Stored dataset items →
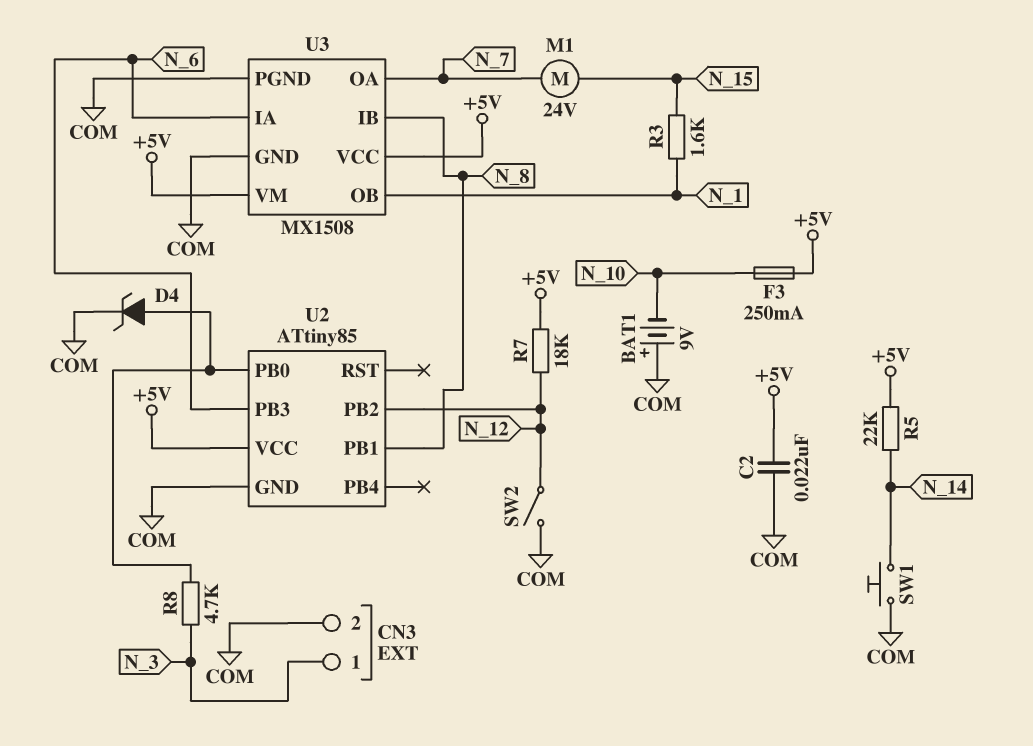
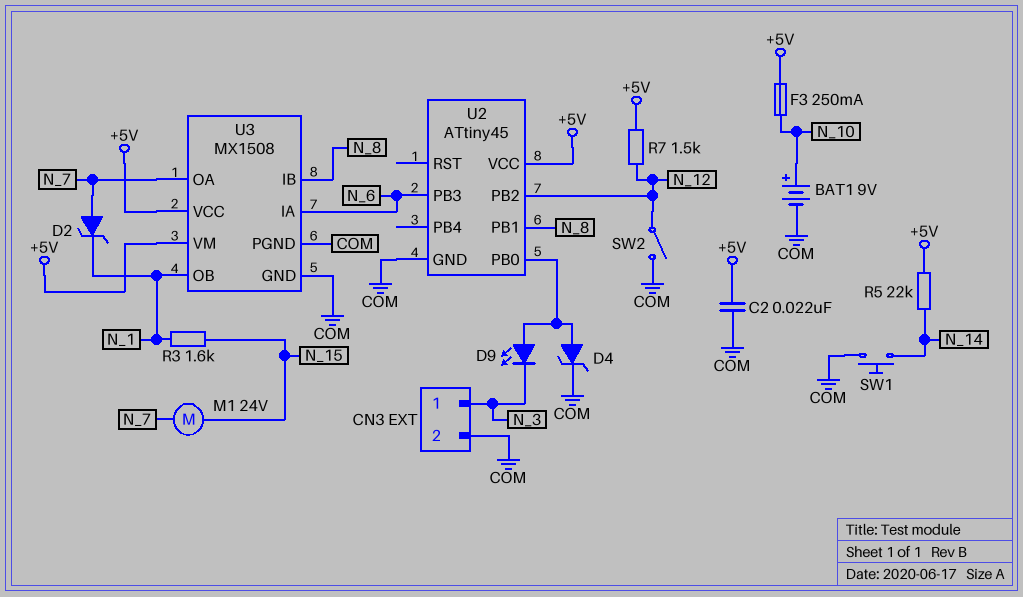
BAT1: 9V (plus COM, minus N_10) -> 9V (plus N_10, minus COM)
D2: none -> zener (A N_7, K N_1)
D9: none -> LED (A U2/PB0, K N_3)
R7: 18k (+5V, N_12) -> 1.5k (+5V, N_12)
R8: 4.7k (N_3, U2/PB0) -> none
U2: ATtiny85 -> ATtiny45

DIRECTIONS FOR THIS TASK → Go line by line through the data and copy any that contain "none".

OUTPUT →
D2: none -> zener (A N_7, K N_1)
D9: none -> LED (A U2/PB0, K N_3)
R8: 4.7k (N_3, U2/PB0) -> none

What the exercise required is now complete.